■ **Information**:
((
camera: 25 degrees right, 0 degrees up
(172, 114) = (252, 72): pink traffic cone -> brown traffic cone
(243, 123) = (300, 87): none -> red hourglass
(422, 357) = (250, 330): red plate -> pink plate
))
((
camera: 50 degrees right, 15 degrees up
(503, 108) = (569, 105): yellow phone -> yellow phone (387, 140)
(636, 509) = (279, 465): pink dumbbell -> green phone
))
■ **Exercise prompt**: Only the lines above from the line with "(243, 123) = (300, 87): none -> red hourglass" to the line with "(422, 357) = (250, 330): red", those two lines included, should be reproduced exactly.

■ **Task result**:
(243, 123) = (300, 87): none -> red hourglass
(422, 357) = (250, 330): red plate -> pink plate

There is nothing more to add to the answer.